Images with polygon outlines
▬▬▬▬▬▬

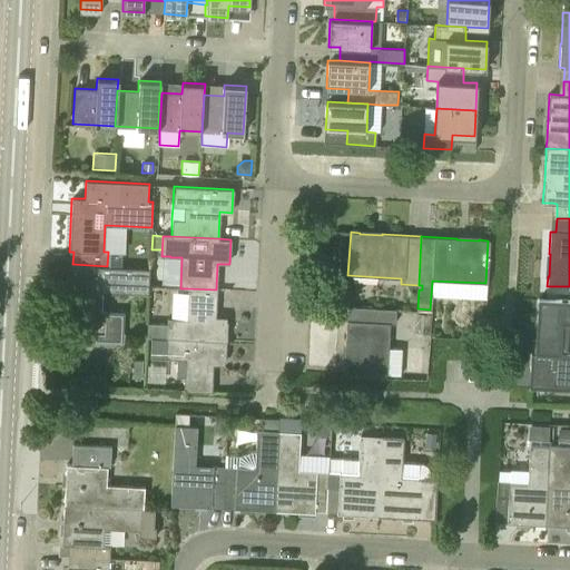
[(116,320),(105,318),(99,318),(100,292),(147,293),(149,268),(107,266),(72,264),(68,264),(66,317),(70,317),(69,332),(104,334),(108,334),(110,337),(115,337),(117,335),(118,323),(116,320)]
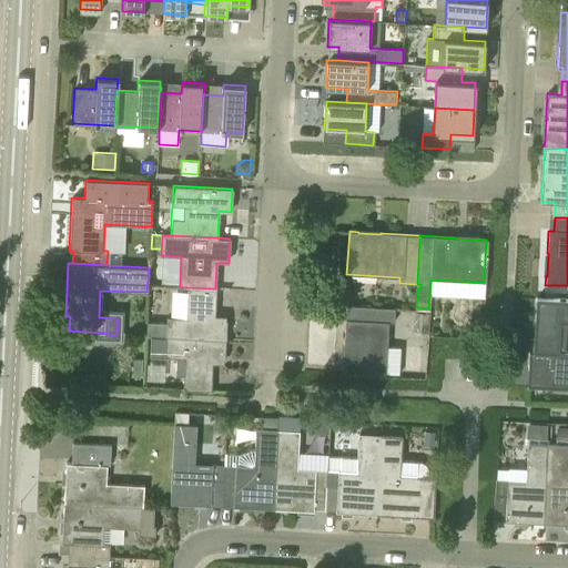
[(148,321),(148,335),(152,335),(165,336),(224,340),(225,316),(213,316),(215,288),(189,287),(189,291),(186,318),(166,317),(166,322),(148,321)]
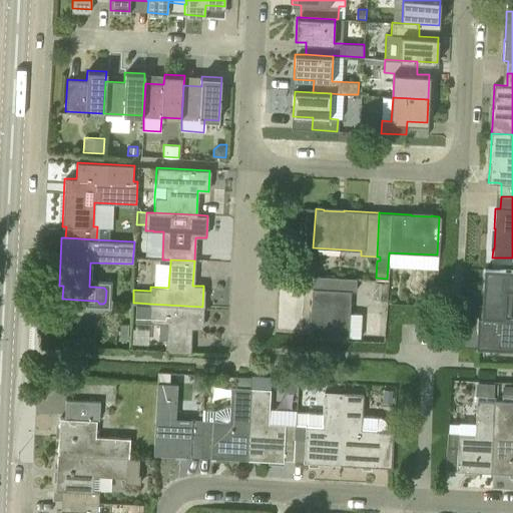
[(512,291),(512,271),(485,269),(483,317),(478,318),(477,349),(512,351),(512,318),(505,318),(507,291),(512,291)]
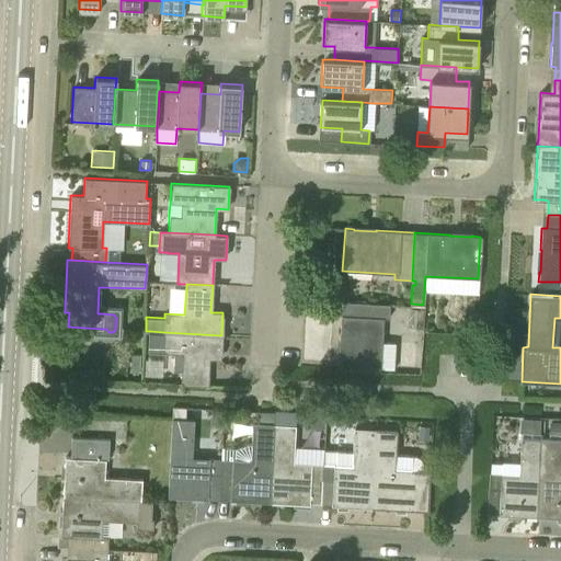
[(339,359),(338,369),(380,371),(380,367),(396,368),(397,342),(382,341),(384,318),(389,318),(390,305),(347,301),(346,316),(341,316),(340,339),(339,359)]
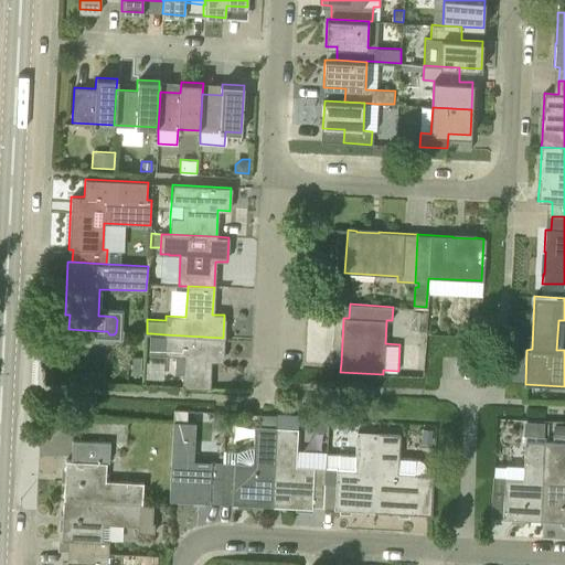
[(151,333),(150,354),(163,354),(176,355),(174,372),(183,372),(183,386),(209,387),(210,361),(223,361),(223,338),(164,334),(151,333)]
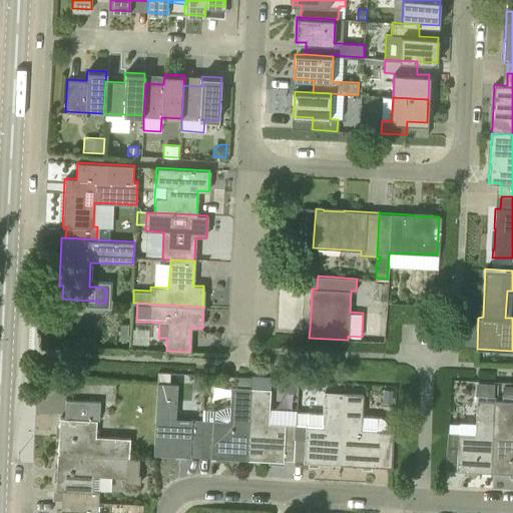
[(120,324),(119,340),(127,341),(128,324),(120,324)]
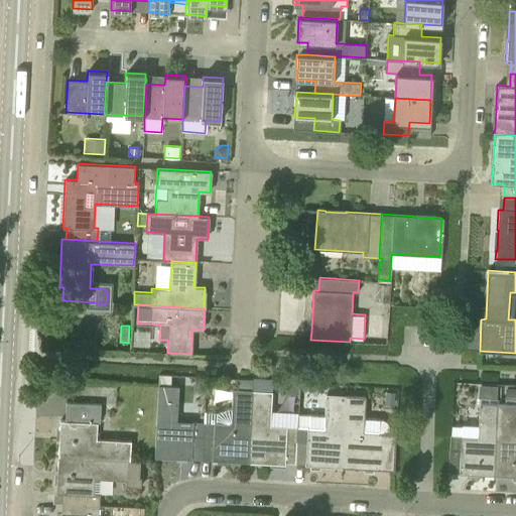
[(204,422),(202,458),(212,459),(212,461),(249,463),(253,390),(253,380),(239,379),(239,389),(233,389),(232,408),(229,408),(218,412),(205,411),(204,422)]
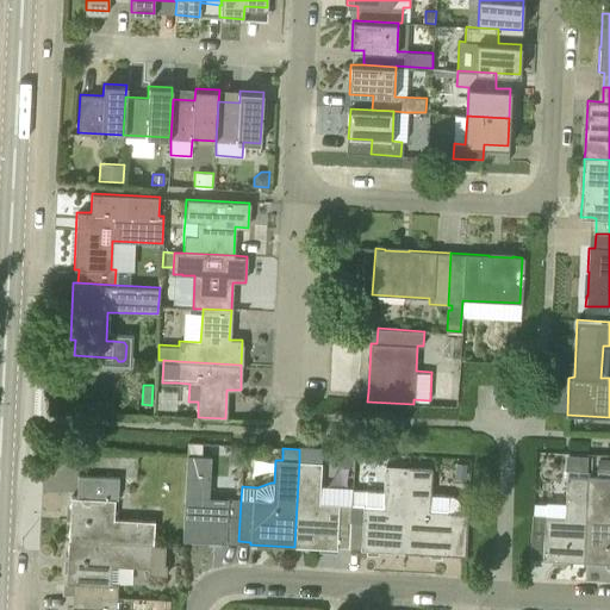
[(299,449),(299,461),(310,462),(311,449),(299,449)]
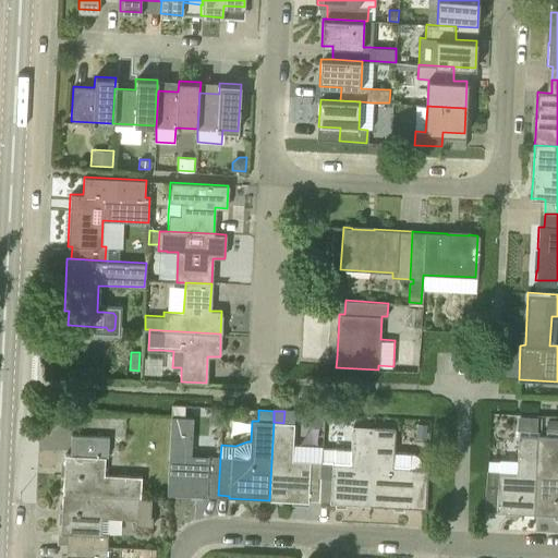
[(521,415),(518,415),(518,429),(519,429),(538,431),(538,416),(521,415)]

▬▬▬▬▬▬

→ EXERCISE DESCRIPTION
Copy every line of the data exactly as written, excluding the pictures.

→ REPLY TO THE TASK
[(116,320),(105,318),(99,318),(100,292),(147,293),(149,268),(107,266),(72,264),(68,264),(66,317),(70,317),(69,332),(104,334),(108,334),(110,337),(115,337),(117,335),(118,323),(116,320)]
[(148,321),(148,335),(152,335),(165,336),(224,340),(225,316),(213,316),(215,288),(189,287),(189,291),(186,318),(166,317),(166,322),(148,321)]
[(512,291),(512,271),(485,269),(483,317),(478,318),(477,349),(512,351),(512,318),(505,318),(507,291),(512,291)]
[(339,359),(338,369),(380,371),(380,367),(396,368),(397,342),(382,341),(384,318),(389,318),(390,305),(347,301),(346,316),(341,316),(340,339),(339,359)]
[(151,333),(150,354),(163,354),(176,355),(174,372),(183,372),(183,386),(209,387),(210,361),(223,361),(223,338),(164,334),(151,333)]
[(120,324),(119,340),(127,341),(128,324),(120,324)]
[(204,422),(202,458),(212,459),(212,461),(249,463),(253,390),(253,380),(239,379),(239,389),(233,389),(232,408),(229,408),(218,412),(205,411),(204,422)]
[(299,449),(299,461),(310,462),(311,449),(299,449)]
[(521,415),(518,415),(518,429),(519,429),(538,431),(538,416),(521,415)]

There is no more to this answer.